• Input records:
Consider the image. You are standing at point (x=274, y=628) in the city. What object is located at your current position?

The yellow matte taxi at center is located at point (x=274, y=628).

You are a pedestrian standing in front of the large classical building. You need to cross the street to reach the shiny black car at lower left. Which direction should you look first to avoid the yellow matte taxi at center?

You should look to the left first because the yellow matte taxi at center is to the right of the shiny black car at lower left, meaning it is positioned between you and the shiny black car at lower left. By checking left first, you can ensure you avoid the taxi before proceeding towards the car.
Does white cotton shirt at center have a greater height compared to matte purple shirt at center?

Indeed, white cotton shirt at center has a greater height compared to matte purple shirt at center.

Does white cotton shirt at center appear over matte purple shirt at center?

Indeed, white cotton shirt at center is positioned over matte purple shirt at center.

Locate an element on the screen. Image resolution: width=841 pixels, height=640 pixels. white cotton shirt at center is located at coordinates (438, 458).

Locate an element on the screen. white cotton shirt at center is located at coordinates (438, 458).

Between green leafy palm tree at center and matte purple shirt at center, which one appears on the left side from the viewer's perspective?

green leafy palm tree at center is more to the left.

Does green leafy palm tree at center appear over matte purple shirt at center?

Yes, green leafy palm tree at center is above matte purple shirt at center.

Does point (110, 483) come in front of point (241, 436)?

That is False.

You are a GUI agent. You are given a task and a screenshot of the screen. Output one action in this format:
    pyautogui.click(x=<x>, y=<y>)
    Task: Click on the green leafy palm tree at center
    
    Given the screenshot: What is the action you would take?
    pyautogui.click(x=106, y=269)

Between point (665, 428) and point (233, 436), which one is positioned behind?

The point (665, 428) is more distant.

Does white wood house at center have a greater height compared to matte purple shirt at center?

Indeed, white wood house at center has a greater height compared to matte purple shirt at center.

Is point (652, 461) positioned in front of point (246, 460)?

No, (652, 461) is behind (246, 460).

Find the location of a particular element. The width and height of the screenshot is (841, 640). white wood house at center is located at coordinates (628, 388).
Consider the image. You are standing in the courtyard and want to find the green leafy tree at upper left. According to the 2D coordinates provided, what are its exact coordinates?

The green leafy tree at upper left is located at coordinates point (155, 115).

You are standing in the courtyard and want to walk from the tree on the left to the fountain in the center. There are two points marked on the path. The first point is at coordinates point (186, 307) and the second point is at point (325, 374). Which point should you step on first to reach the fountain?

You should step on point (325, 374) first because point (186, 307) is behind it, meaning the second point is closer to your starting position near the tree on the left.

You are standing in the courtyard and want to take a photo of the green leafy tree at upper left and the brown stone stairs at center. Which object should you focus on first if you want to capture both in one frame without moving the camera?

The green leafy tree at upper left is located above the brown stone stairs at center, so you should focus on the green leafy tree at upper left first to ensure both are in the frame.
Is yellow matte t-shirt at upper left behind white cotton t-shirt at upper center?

• What is asked: Rewrite all of the items above, replacing every "matte purple shirt" with "dark purple shirt" and keeping everything else the same.

• Response to the task:
Consider the image. You are standing at point (x=274, y=628) in the city. What object is located at your current position?

The yellow matte taxi at center is located at point (x=274, y=628).

You are a pedestrian standing in front of the large classical building. You need to cross the street to reach the shiny black car at lower left. Which direction should you look first to avoid the yellow matte taxi at center?

You should look to the left first because the yellow matte taxi at center is to the right of the shiny black car at lower left, meaning it is positioned between you and the shiny black car at lower left. By checking left first, you can ensure you avoid the taxi before proceeding towards the car.
Does white cotton shirt at center have a greater height compared to dark purple shirt at center?

Indeed, white cotton shirt at center has a greater height compared to dark purple shirt at center.

Does white cotton shirt at center appear over dark purple shirt at center?

Indeed, white cotton shirt at center is positioned over dark purple shirt at center.

Locate an element on the screen. Image resolution: width=841 pixels, height=640 pixels. white cotton shirt at center is located at coordinates (438, 458).

Locate an element on the screen. white cotton shirt at center is located at coordinates (438, 458).

Between green leafy palm tree at center and dark purple shirt at center, which one appears on the left side from the viewer's perspective?

green leafy palm tree at center is more to the left.

Does green leafy palm tree at center appear over dark purple shirt at center?

Yes, green leafy palm tree at center is above dark purple shirt at center.

Does point (110, 483) come in front of point (241, 436)?

That is False.

You are a GUI agent. You are given a task and a screenshot of the screen. Output one action in this format:
    pyautogui.click(x=<x>, y=<y>)
    Task: Click on the green leafy palm tree at center
    
    Given the screenshot: What is the action you would take?
    pyautogui.click(x=106, y=269)

Between point (665, 428) and point (233, 436), which one is positioned behind?

The point (665, 428) is more distant.

Does white wood house at center have a greater height compared to dark purple shirt at center?

Indeed, white wood house at center has a greater height compared to dark purple shirt at center.

Is point (652, 461) positioned in front of point (246, 460)?

No, (652, 461) is behind (246, 460).

Find the location of a particular element. The width and height of the screenshot is (841, 640). white wood house at center is located at coordinates (628, 388).
Consider the image. You are standing in the courtyard and want to find the green leafy tree at upper left. According to the 2D coordinates provided, what are its exact coordinates?

The green leafy tree at upper left is located at coordinates point (155, 115).

You are standing in the courtyard and want to walk from the tree on the left to the fountain in the center. There are two points marked on the path. The first point is at coordinates point (186, 307) and the second point is at point (325, 374). Which point should you step on first to reach the fountain?

You should step on point (325, 374) first because point (186, 307) is behind it, meaning the second point is closer to your starting position near the tree on the left.

You are standing in the courtyard and want to take a photo of the green leafy tree at upper left and the brown stone stairs at center. Which object should you focus on first if you want to capture both in one frame without moving the camera?

The green leafy tree at upper left is located above the brown stone stairs at center, so you should focus on the green leafy tree at upper left first to ensure both are in the frame.
Is yellow matte t-shirt at upper left behind white cotton t-shirt at upper center?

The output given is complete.